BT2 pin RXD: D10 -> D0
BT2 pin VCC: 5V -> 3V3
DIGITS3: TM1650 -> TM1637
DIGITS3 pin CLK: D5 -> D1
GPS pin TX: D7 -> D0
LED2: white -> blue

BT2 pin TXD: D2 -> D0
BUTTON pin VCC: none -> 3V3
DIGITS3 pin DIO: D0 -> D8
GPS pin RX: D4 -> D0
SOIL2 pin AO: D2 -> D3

---

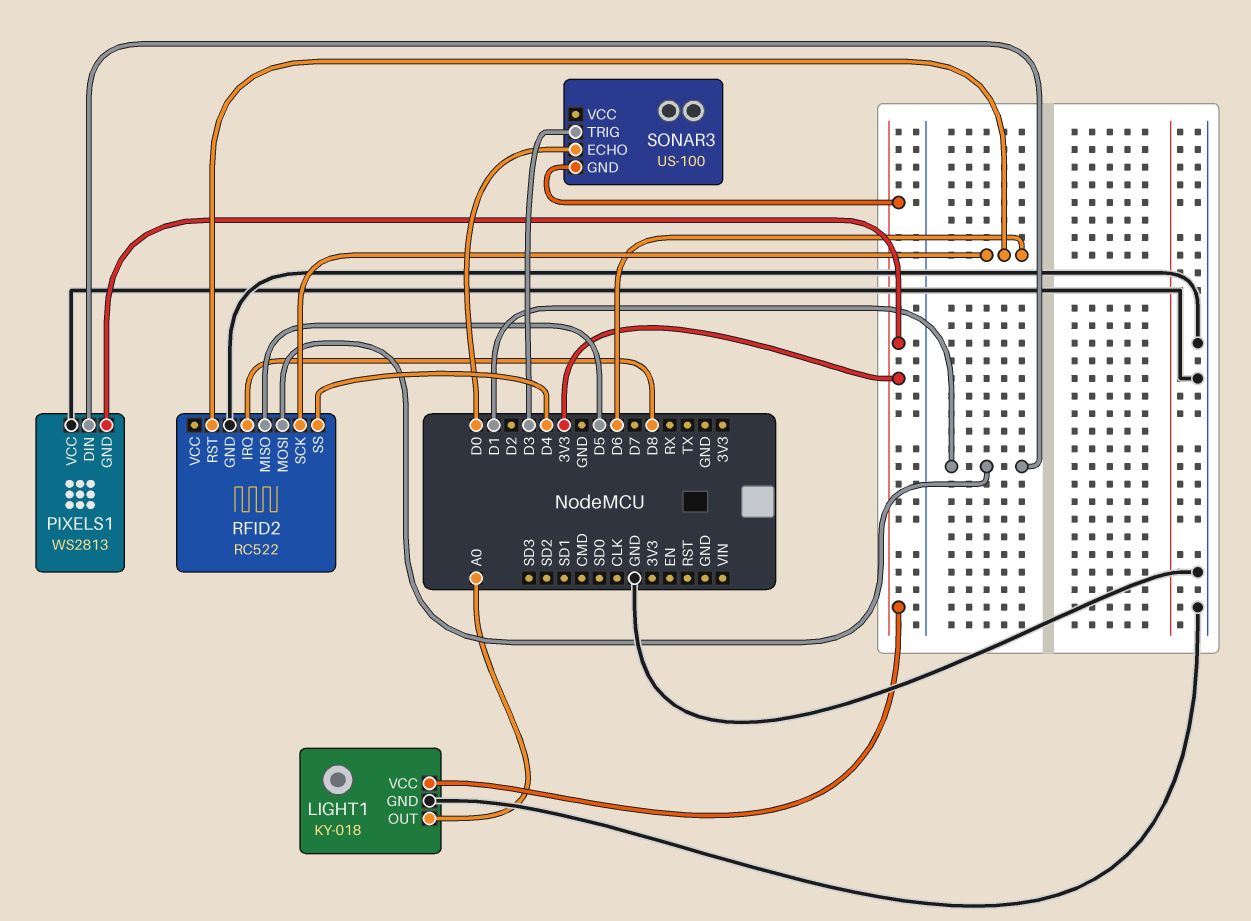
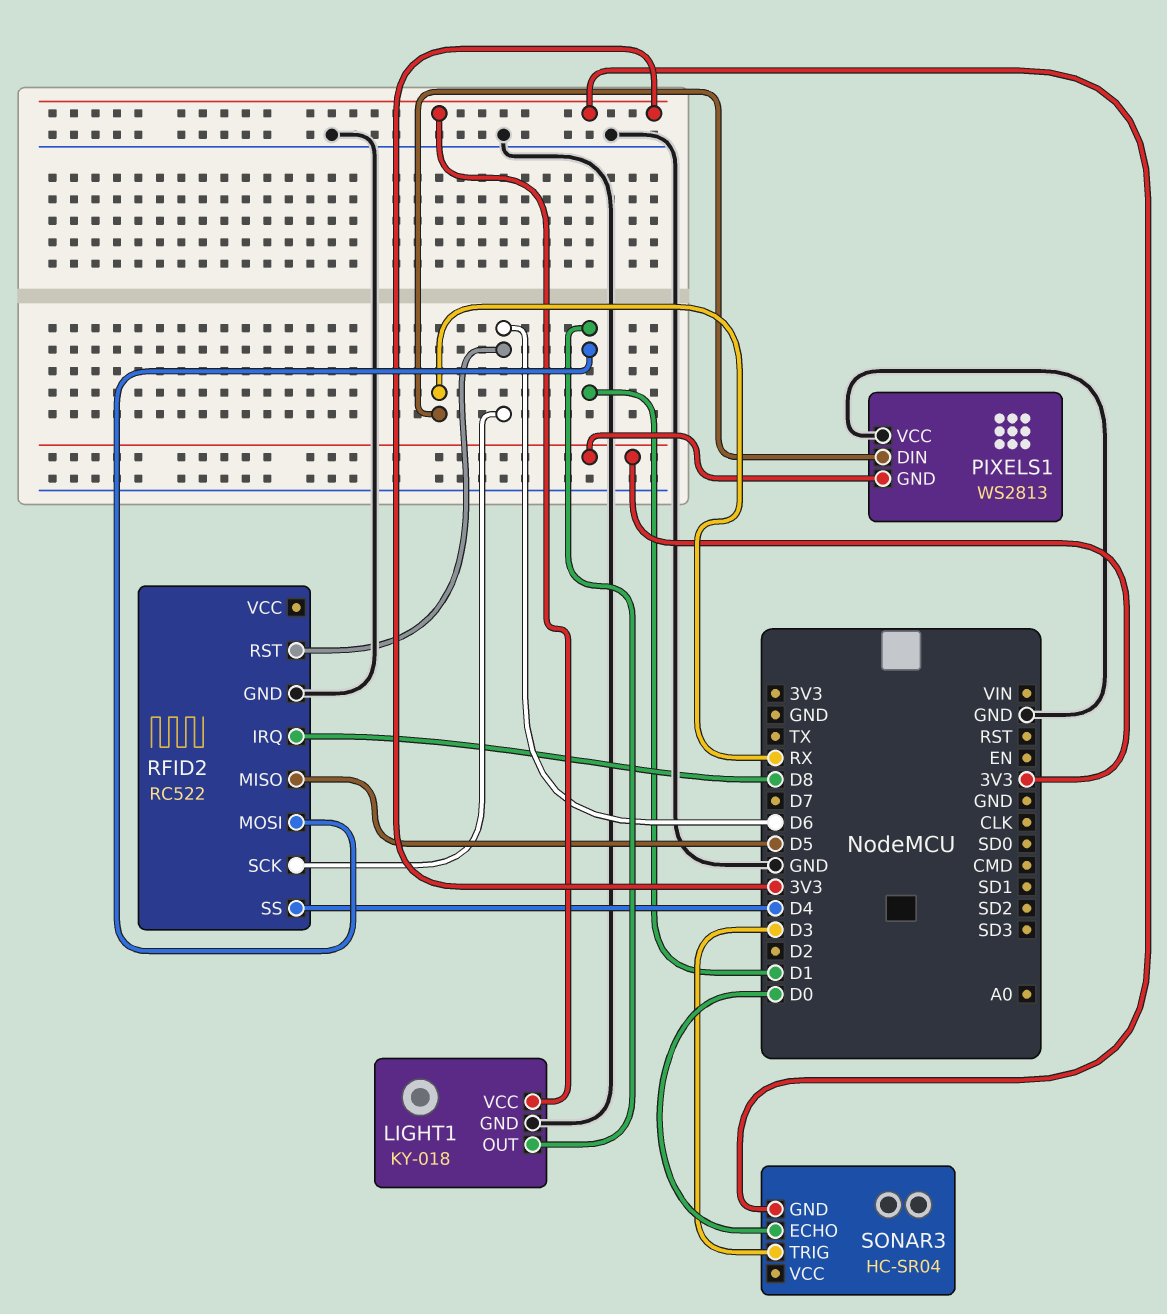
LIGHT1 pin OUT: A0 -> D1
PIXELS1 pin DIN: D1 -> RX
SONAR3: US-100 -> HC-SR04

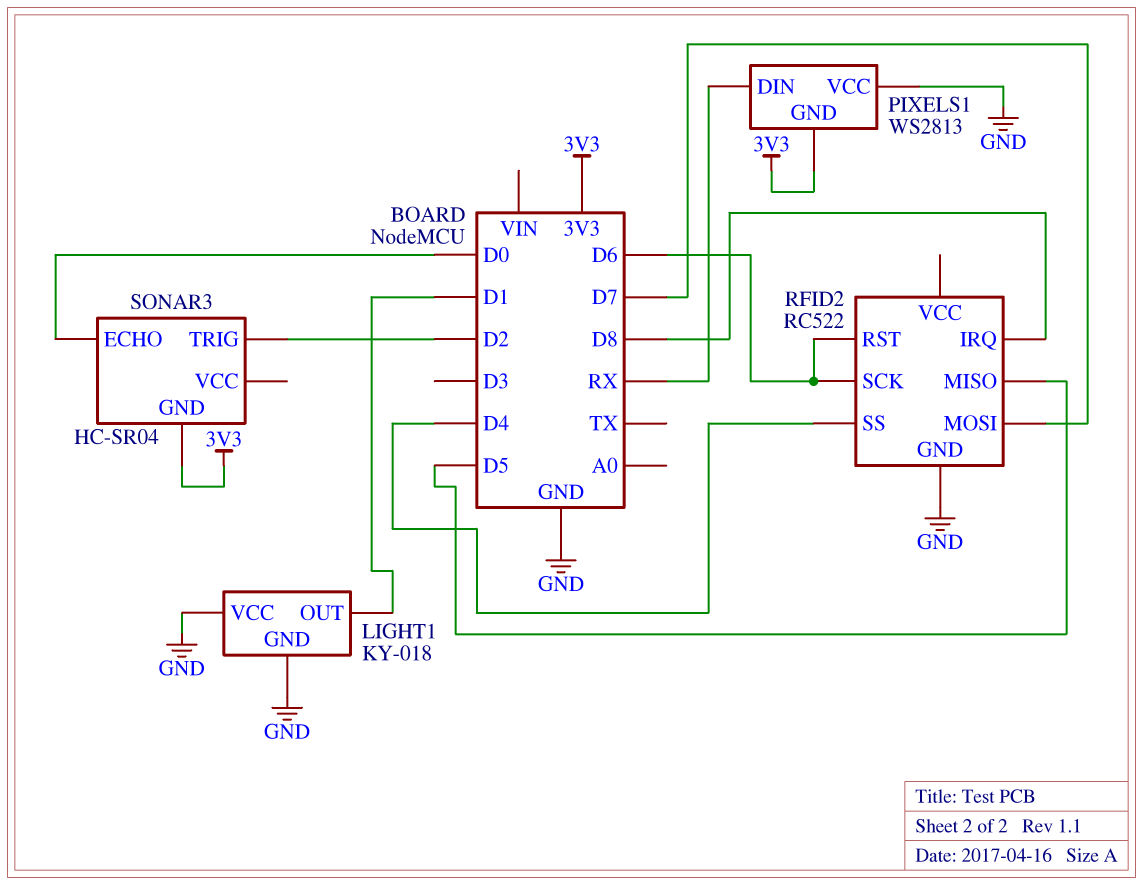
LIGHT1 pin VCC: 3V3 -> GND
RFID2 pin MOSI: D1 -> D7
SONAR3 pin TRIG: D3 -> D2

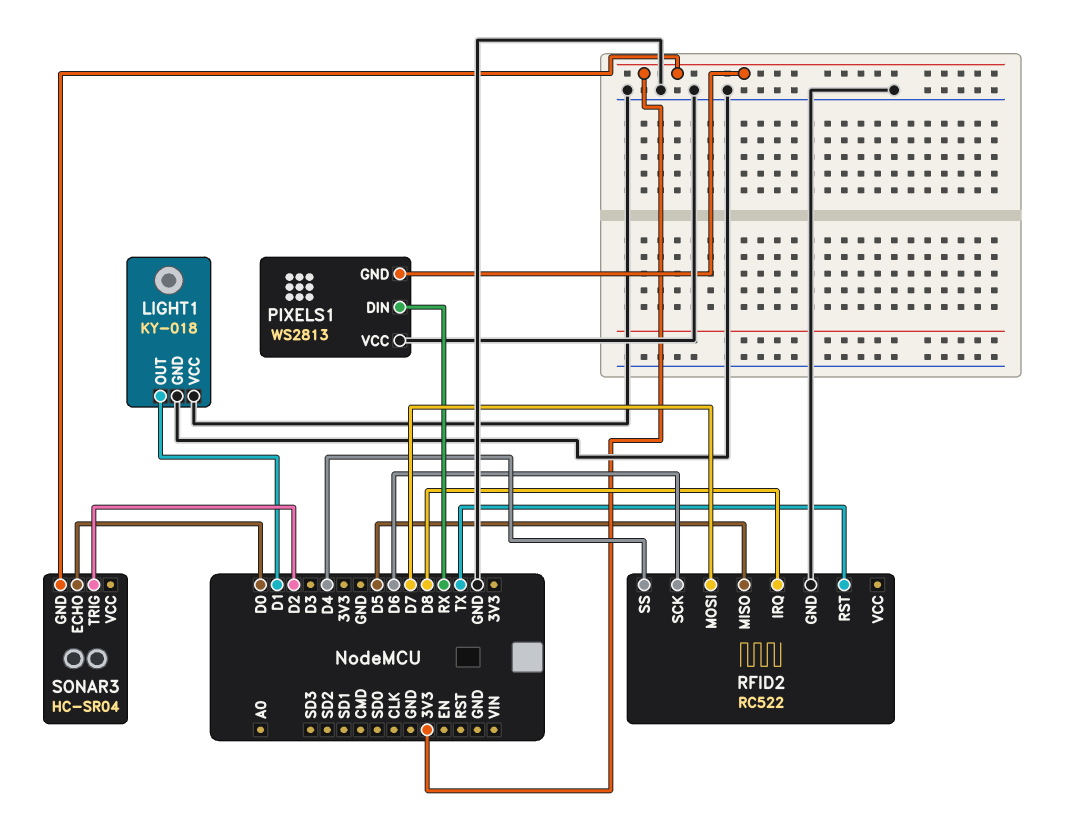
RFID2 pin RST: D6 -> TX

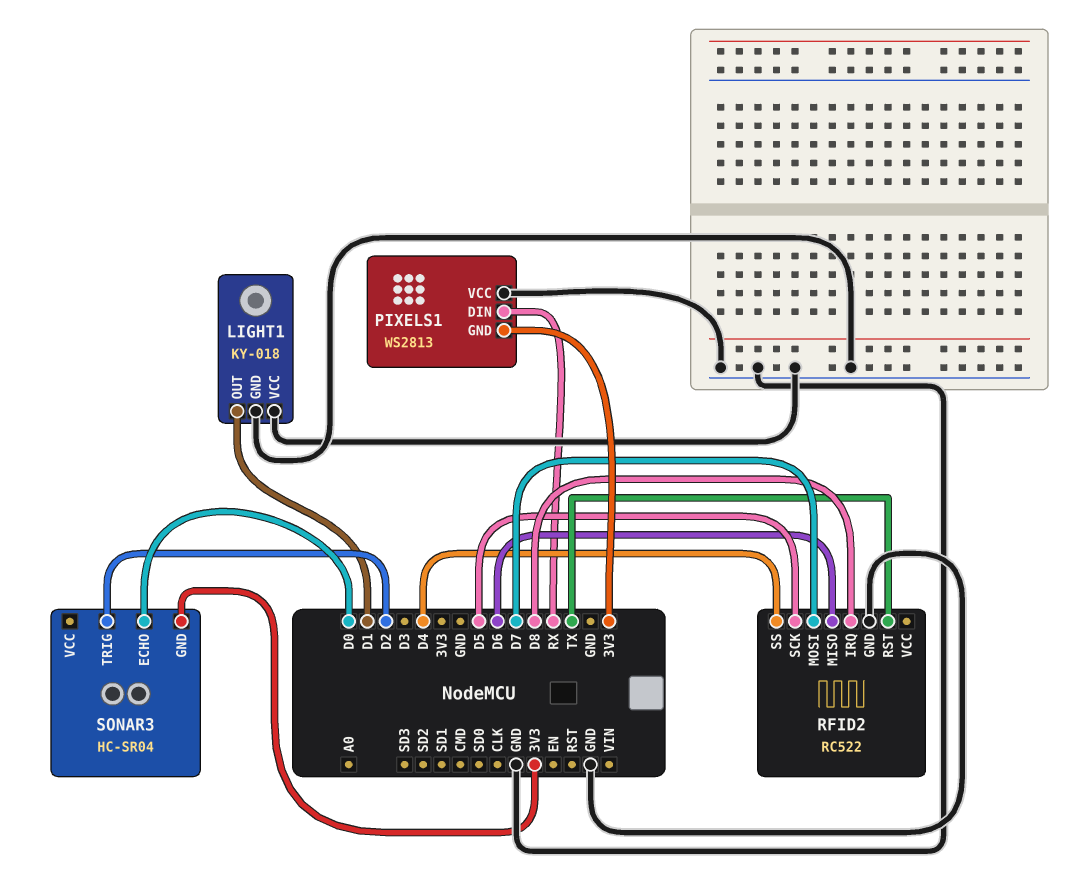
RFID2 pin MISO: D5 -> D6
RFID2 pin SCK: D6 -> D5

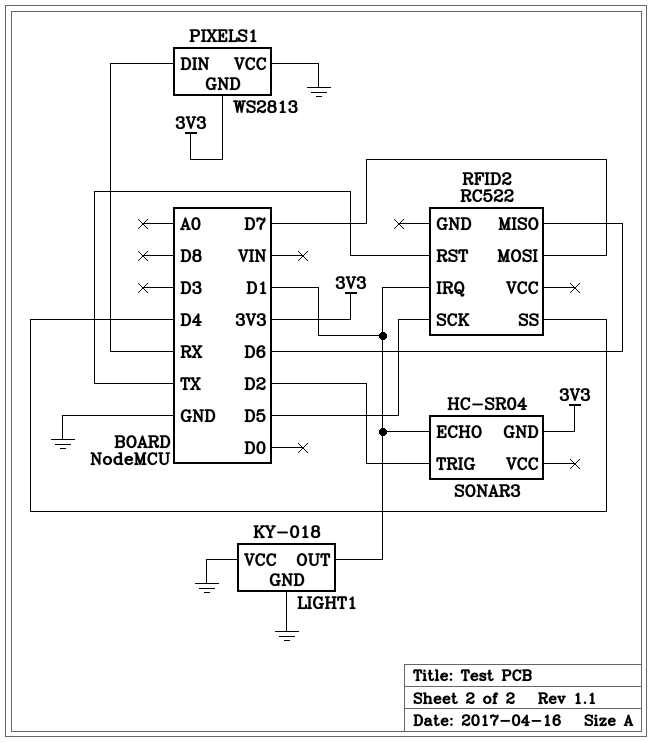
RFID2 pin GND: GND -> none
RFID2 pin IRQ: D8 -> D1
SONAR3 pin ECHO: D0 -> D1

Required action
Output exactly the lines above, beginning at the one with "RFID2 pin SCK: D6 -> D5" and stopping after the one with "SONAR3 pin ECHO: D0 -> D1". Pictures are to be omitted.

Output for this task
RFID2 pin SCK: D6 -> D5

RFID2 pin GND: GND -> none
RFID2 pin IRQ: D8 -> D1
SONAR3 pin ECHO: D0 -> D1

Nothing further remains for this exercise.